## Data excerpts
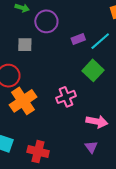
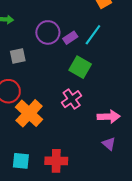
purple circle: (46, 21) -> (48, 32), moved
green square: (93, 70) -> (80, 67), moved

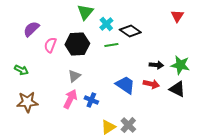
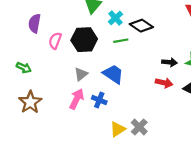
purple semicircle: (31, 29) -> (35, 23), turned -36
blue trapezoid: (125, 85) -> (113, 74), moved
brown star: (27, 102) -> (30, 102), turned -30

## Try it
Go back to the data above and please quote exactly, and only, the lines from the line with "purple semicircle: (31, 29)" through its last line.

## Solution for this task
purple semicircle: (31, 29) -> (35, 23), turned -36
blue trapezoid: (125, 85) -> (113, 74), moved
brown star: (27, 102) -> (30, 102), turned -30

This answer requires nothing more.